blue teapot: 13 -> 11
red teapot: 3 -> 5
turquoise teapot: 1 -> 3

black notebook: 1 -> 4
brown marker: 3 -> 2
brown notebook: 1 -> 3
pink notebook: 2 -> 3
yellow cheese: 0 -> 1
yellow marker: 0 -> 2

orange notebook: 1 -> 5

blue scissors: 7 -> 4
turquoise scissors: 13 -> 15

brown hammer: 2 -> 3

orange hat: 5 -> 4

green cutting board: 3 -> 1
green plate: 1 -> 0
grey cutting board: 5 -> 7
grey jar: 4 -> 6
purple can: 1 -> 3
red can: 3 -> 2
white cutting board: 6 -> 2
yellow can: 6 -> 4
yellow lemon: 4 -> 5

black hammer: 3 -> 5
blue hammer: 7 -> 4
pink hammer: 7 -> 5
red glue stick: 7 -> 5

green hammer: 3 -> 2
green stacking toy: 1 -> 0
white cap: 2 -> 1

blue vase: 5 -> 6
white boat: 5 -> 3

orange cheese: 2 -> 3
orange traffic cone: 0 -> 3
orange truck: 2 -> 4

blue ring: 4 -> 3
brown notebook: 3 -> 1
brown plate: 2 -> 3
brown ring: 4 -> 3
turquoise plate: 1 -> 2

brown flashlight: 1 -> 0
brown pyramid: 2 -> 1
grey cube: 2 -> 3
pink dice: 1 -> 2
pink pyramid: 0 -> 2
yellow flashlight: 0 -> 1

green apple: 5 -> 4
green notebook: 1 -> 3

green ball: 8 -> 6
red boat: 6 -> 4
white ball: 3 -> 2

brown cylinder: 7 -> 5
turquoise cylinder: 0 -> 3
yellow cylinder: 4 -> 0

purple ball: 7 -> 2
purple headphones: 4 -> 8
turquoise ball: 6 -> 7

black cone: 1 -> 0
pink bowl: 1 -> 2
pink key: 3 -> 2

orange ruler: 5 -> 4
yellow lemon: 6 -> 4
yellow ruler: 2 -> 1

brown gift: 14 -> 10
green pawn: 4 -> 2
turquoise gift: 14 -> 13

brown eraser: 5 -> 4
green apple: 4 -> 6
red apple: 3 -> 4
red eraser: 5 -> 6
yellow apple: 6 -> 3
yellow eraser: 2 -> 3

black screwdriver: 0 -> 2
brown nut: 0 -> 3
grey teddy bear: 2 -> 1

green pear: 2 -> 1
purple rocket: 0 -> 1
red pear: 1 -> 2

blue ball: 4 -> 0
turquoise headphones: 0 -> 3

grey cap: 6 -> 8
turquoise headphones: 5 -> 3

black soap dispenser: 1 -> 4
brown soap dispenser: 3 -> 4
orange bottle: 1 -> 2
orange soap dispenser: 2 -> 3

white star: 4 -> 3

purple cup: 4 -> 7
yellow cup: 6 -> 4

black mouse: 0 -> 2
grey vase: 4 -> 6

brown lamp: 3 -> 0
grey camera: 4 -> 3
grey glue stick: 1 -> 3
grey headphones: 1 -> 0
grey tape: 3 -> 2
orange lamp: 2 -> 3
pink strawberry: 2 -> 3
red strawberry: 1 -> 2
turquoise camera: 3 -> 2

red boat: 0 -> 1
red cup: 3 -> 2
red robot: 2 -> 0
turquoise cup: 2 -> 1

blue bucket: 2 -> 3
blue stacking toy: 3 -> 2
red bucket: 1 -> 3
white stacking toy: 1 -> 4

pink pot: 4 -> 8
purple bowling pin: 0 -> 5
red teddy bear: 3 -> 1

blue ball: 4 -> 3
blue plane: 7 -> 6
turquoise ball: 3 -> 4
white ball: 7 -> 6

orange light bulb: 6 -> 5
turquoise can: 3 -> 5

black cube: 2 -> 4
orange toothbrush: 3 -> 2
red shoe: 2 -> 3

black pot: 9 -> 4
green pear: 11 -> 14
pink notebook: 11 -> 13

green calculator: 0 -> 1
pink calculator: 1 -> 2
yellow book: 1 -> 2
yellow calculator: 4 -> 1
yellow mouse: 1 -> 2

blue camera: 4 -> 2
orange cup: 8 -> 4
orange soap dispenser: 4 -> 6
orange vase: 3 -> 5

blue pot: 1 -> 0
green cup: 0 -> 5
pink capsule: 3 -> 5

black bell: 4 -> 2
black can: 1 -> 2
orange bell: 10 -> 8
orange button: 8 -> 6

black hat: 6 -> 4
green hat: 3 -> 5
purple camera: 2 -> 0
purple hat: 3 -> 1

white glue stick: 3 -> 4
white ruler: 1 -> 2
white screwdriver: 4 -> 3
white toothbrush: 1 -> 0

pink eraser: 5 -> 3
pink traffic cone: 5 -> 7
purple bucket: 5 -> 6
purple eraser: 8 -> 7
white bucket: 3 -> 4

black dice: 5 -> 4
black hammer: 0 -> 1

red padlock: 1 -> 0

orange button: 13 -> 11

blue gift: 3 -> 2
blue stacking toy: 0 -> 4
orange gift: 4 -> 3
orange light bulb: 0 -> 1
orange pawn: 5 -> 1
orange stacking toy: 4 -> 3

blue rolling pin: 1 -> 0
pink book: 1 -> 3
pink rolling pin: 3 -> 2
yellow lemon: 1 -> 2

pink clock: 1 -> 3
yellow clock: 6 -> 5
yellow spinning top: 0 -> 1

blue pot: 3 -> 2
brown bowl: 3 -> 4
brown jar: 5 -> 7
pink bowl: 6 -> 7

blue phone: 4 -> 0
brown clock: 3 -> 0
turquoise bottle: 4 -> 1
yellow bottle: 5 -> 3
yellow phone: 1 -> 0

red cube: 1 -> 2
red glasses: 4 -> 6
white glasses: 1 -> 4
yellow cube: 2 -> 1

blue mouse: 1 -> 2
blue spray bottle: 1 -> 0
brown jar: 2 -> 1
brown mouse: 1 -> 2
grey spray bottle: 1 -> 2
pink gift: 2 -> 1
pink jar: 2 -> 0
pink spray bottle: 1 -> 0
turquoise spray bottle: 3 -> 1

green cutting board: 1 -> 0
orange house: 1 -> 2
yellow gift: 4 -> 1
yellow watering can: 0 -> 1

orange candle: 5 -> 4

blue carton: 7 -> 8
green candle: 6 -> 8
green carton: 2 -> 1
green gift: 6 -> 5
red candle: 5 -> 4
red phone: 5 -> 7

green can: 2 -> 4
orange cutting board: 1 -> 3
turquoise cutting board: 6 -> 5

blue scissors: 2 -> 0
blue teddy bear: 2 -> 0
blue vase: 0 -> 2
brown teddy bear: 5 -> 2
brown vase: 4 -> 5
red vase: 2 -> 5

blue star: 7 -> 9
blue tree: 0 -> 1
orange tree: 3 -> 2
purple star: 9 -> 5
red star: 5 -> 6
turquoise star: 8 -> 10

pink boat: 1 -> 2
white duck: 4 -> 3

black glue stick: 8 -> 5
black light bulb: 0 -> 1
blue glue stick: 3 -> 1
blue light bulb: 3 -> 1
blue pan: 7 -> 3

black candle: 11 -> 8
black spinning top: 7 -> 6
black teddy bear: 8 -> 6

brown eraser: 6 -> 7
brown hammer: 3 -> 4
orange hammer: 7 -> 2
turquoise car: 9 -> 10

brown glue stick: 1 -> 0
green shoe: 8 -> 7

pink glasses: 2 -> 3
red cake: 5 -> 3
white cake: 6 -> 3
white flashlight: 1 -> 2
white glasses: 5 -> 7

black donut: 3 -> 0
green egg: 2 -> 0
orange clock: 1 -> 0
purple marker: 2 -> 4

★ ★ ★ ★

Return the span of lines in the data above that opens at the line with "red apple: 3 -> 4" and closes at the line with "grey cap: 6 -> 8", exactly, ends included, nothing else.

EXERCISE SOLUTION:
red apple: 3 -> 4
red eraser: 5 -> 6
yellow apple: 6 -> 3
yellow eraser: 2 -> 3

black screwdriver: 0 -> 2
brown nut: 0 -> 3
grey teddy bear: 2 -> 1

green pear: 2 -> 1
purple rocket: 0 -> 1
red pear: 1 -> 2

blue ball: 4 -> 0
turquoise headphones: 0 -> 3

grey cap: 6 -> 8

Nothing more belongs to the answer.